### PROVIDED INFORMATION
━━━

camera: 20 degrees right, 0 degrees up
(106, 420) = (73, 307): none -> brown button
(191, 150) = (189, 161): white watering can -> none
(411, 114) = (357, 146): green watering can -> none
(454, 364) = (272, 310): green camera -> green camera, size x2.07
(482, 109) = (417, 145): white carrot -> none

━━━

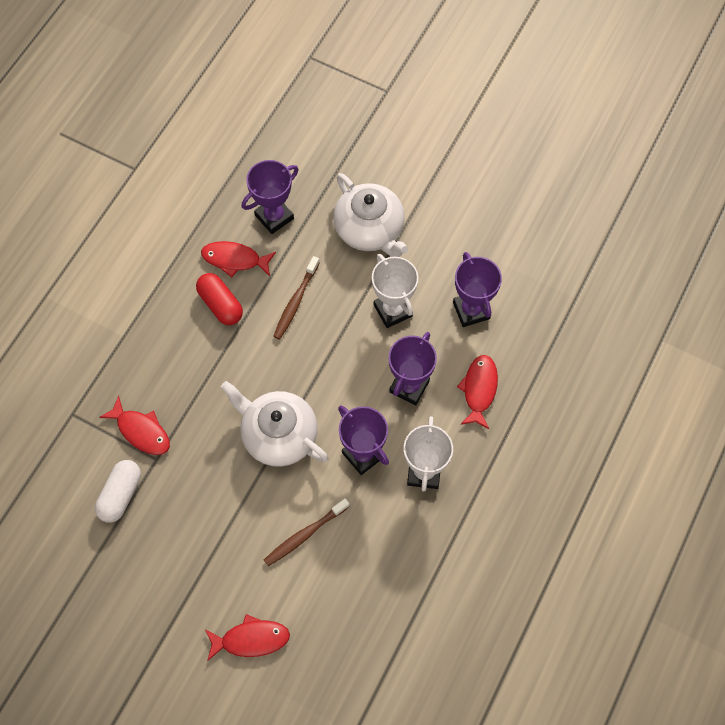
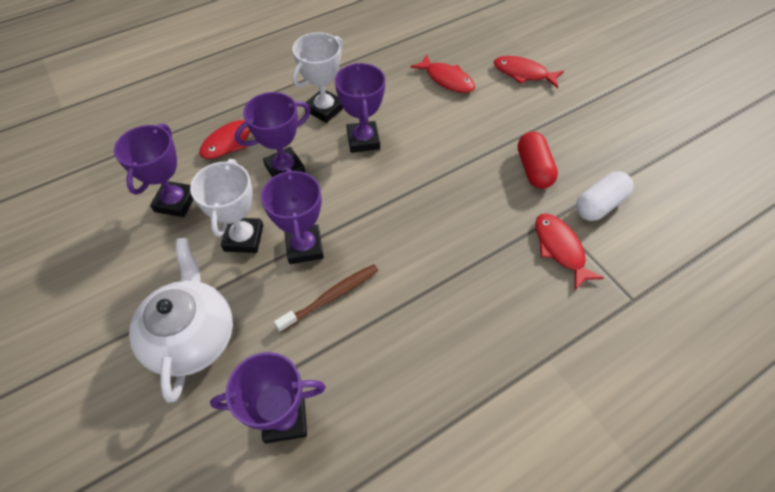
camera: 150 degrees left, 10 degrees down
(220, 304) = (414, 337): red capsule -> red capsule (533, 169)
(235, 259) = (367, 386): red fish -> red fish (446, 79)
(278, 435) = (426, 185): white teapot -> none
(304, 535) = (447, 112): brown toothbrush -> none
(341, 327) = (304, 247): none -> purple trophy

━━━

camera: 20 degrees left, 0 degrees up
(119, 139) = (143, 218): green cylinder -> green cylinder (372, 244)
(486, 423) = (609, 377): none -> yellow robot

━━━

### AIM OF THE TASK
Copy out each line of the data in which the word "green" appears.

### RESULT BELOW
(411, 114) = (357, 146): green watering can -> none
(454, 364) = (272, 310): green camera -> green camera, size x2.07
(119, 139) = (143, 218): green cylinder -> green cylinder (372, 244)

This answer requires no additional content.